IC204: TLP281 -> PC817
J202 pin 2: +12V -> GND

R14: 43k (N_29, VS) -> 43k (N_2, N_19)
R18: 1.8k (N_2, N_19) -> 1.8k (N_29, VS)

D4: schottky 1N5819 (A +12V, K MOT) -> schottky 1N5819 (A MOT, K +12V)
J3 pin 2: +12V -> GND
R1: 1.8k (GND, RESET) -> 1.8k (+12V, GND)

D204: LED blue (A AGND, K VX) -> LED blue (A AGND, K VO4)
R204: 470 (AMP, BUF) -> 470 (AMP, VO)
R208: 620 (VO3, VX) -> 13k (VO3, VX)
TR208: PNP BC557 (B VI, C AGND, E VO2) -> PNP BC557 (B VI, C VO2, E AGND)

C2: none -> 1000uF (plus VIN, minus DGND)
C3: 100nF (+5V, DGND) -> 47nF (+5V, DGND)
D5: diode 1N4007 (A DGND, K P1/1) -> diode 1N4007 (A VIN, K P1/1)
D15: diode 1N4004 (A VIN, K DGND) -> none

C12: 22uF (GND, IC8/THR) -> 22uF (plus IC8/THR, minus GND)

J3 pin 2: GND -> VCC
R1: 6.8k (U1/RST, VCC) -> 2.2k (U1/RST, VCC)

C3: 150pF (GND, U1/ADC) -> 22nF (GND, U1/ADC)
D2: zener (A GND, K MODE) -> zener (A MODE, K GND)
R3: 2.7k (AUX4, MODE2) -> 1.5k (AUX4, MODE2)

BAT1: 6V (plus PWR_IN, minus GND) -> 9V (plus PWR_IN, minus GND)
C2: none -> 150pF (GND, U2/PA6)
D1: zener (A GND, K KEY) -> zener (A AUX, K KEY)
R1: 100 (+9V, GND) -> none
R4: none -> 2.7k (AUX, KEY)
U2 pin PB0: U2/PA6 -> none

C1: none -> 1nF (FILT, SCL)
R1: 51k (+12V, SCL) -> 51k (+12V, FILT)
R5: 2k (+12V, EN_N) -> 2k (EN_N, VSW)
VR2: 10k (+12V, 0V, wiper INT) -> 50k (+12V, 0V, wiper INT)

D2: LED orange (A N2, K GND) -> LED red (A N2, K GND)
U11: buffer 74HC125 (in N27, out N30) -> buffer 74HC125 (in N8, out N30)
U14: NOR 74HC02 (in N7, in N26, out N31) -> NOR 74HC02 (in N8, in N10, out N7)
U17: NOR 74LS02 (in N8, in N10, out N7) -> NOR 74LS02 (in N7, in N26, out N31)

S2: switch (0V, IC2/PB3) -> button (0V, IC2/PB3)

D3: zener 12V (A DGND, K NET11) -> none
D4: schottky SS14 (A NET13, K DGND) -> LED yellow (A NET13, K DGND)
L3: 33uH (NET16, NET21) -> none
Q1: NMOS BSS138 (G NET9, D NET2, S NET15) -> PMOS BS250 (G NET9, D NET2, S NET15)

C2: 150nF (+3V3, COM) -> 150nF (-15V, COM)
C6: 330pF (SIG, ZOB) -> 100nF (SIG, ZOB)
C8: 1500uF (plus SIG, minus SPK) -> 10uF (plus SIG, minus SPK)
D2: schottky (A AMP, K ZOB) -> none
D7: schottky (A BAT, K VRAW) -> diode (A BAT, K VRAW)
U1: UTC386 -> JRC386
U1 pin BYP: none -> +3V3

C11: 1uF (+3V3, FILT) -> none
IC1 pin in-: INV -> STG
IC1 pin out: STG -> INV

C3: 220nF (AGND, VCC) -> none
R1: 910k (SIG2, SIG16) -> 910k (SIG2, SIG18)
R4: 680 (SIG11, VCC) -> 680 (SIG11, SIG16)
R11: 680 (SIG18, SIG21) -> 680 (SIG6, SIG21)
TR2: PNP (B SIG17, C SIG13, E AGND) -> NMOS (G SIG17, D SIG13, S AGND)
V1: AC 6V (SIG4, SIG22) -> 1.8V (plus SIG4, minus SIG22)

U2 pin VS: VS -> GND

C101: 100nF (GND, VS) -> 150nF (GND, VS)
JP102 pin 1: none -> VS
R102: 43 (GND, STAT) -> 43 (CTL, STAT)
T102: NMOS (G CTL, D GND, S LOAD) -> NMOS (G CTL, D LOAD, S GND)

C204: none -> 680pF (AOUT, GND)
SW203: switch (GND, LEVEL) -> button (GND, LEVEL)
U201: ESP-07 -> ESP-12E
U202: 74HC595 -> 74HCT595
+ + + + + + +
● What is expected: What lines of the material above include "zener"? Copy each one.

● Reply:
D2: zener (A GND, K MODE) -> zener (A MODE, K GND)
D1: zener (A GND, K KEY) -> zener (A AUX, K KEY)
D3: zener 12V (A DGND, K NET11) -> none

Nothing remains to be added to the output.